*Work item:*
Below, locate the line that contains "(389, 344) = (366, 373): red". Repeat exactly from that line to the line that contains "(634, 352) = (510, 106): white", inclusive, leaving out the pictures.

[Stored entries]
------------------------------------------------

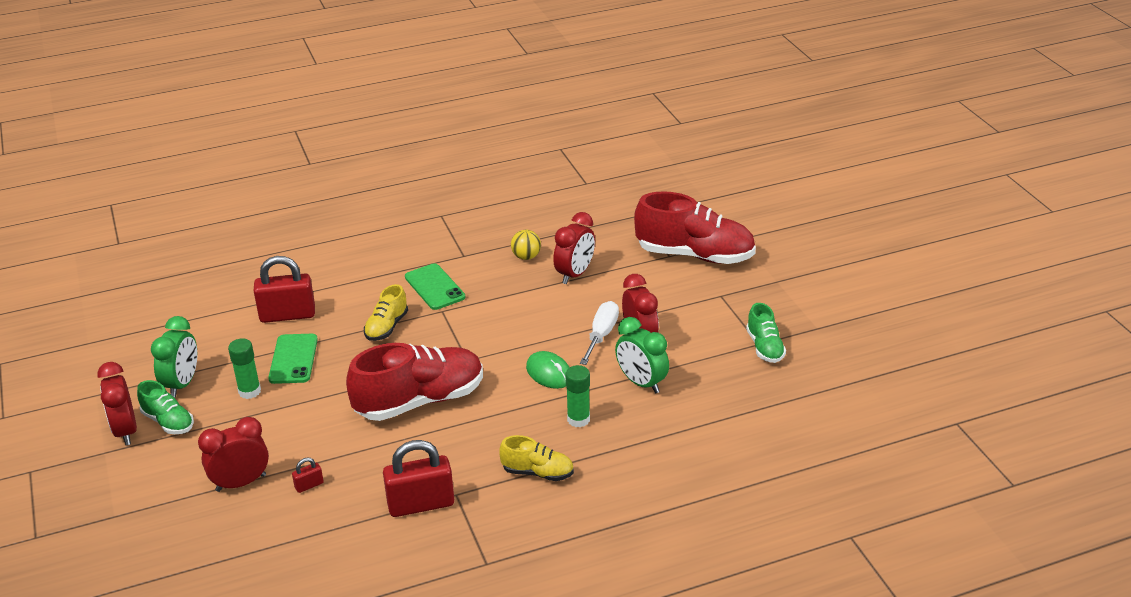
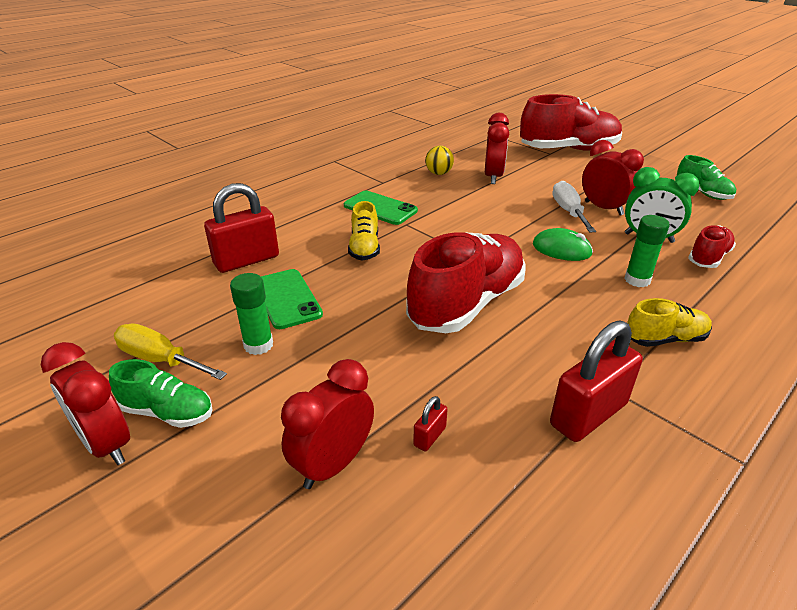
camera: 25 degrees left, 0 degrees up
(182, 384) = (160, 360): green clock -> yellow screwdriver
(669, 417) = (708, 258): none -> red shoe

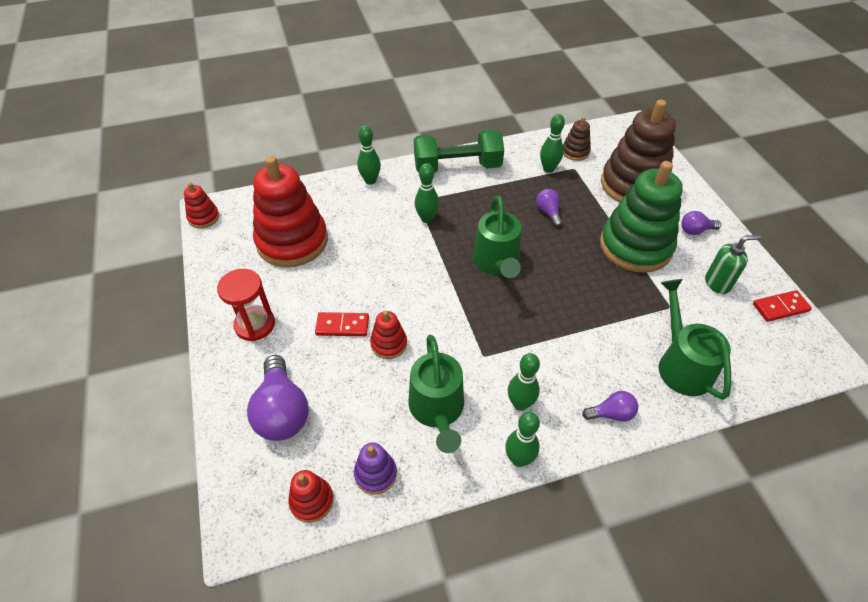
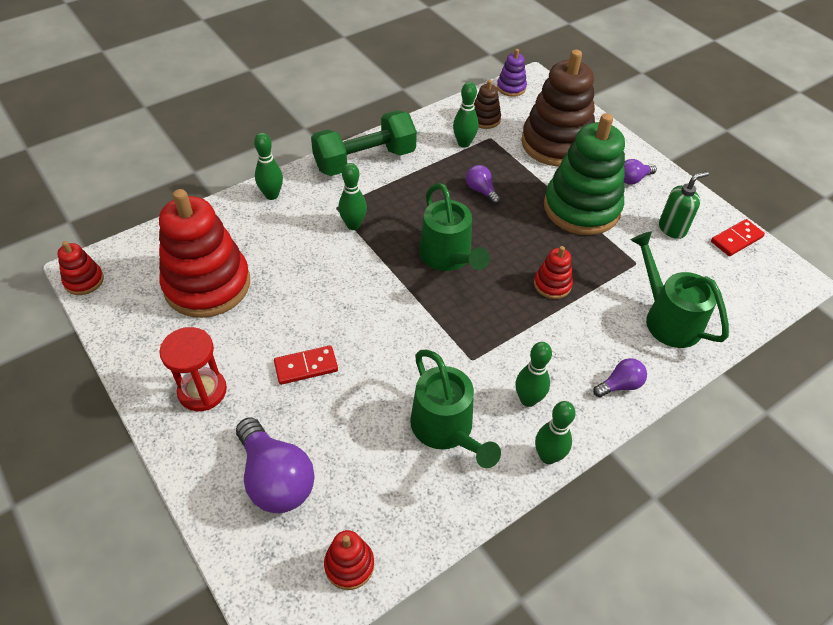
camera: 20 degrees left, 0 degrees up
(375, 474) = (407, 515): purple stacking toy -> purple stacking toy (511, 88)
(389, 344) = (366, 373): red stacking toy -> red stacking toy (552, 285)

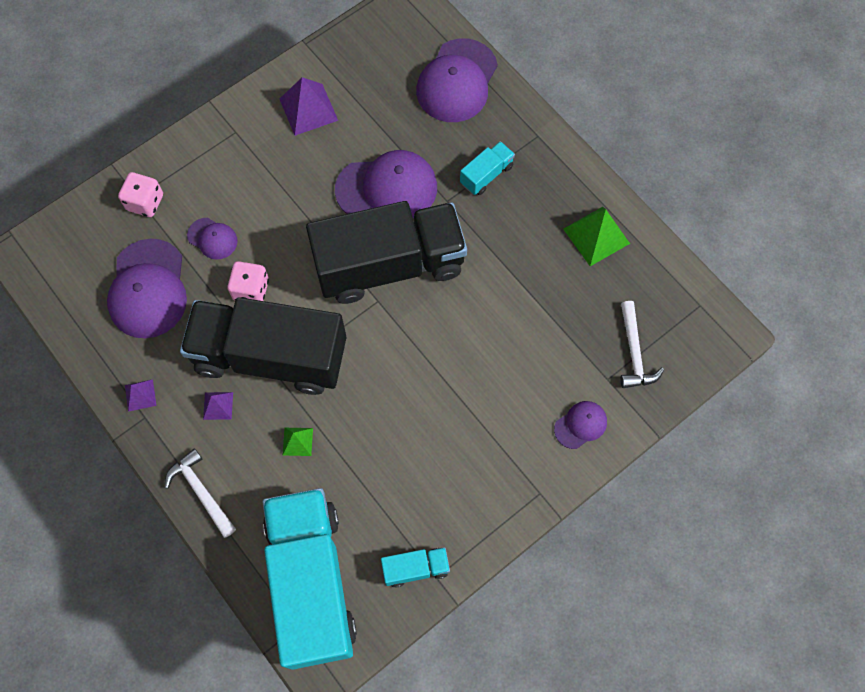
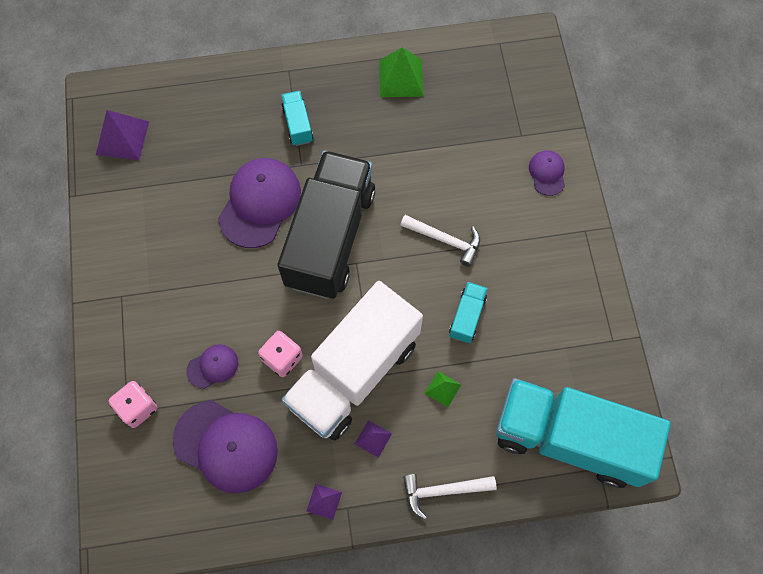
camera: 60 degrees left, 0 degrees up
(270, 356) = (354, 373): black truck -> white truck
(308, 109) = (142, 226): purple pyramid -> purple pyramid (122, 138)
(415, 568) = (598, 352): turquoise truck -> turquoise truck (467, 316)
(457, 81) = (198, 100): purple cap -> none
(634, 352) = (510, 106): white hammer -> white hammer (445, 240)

------------------------------------------------

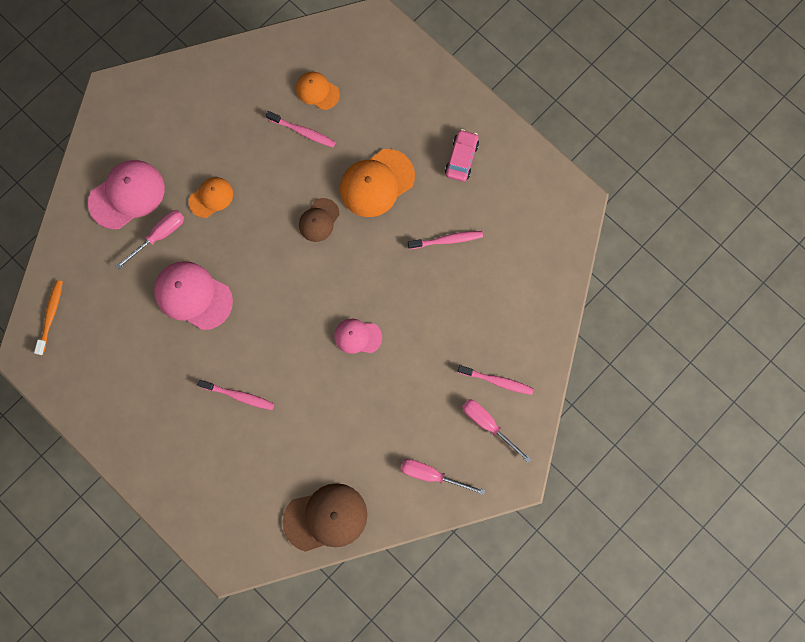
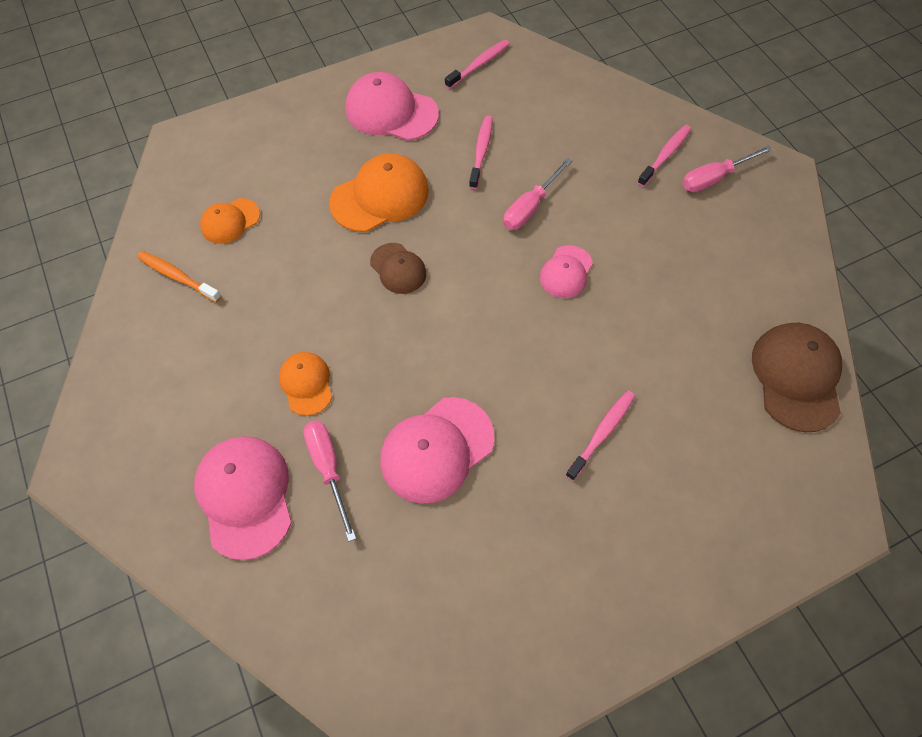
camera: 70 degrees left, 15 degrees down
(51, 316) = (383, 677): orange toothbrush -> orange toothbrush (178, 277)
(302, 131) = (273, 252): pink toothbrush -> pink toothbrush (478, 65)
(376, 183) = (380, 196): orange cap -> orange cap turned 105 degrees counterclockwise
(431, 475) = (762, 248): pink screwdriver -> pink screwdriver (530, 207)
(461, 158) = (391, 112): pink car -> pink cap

------------------------------------------------

*Expected output:*
(389, 344) = (366, 373): red stacking toy -> red stacking toy (552, 285)

camera: 60 degrees left, 0 degrees up
(270, 356) = (354, 373): black truck -> white truck
(308, 109) = (142, 226): purple pyramid -> purple pyramid (122, 138)
(415, 568) = (598, 352): turquoise truck -> turquoise truck (467, 316)
(457, 81) = (198, 100): purple cap -> none
(634, 352) = (510, 106): white hammer -> white hammer (445, 240)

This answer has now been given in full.